#### Instructions to follow:
Below is a set of entries. Reproduce exactly the lines from the one containing "black_vabiligin <134, 341, 163, 378>" through the end, both included.

#### Information shown:
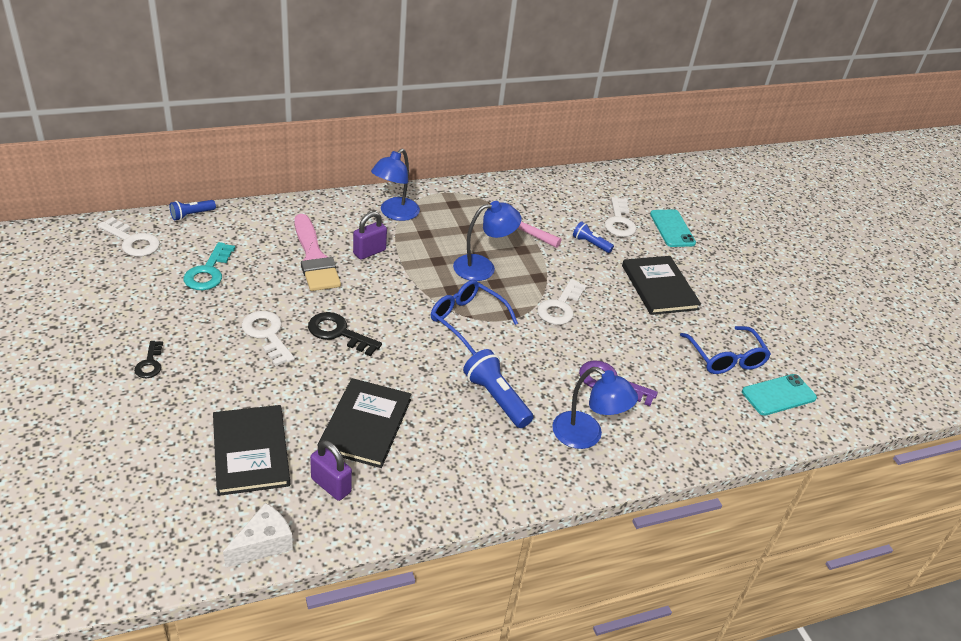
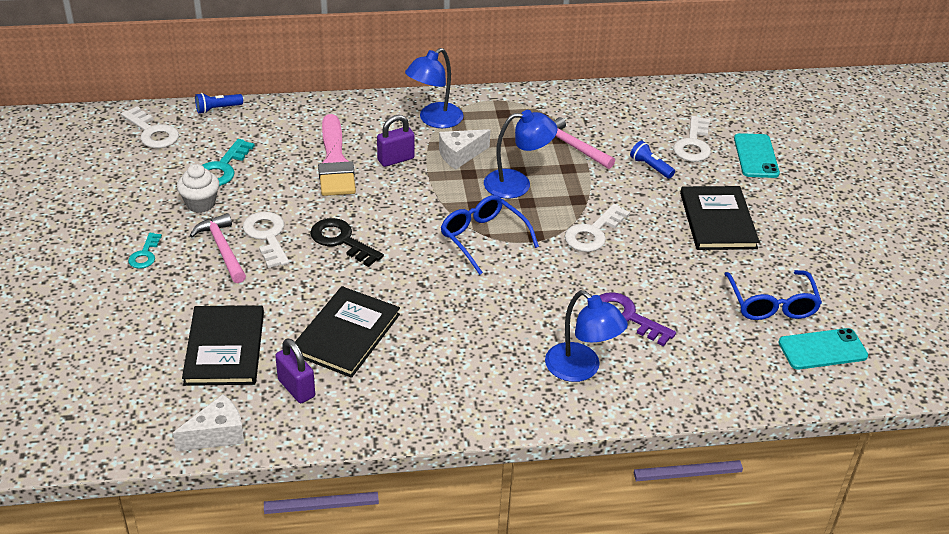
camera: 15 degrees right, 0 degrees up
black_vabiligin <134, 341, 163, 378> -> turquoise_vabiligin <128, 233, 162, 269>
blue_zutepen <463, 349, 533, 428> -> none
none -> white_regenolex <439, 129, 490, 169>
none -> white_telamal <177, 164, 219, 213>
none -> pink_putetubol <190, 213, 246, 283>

#### Task solution:
black_vabiligin <134, 341, 163, 378> -> turquoise_vabiligin <128, 233, 162, 269>
blue_zutepen <463, 349, 533, 428> -> none
none -> white_regenolex <439, 129, 490, 169>
none -> white_telamal <177, 164, 219, 213>
none -> pink_putetubol <190, 213, 246, 283>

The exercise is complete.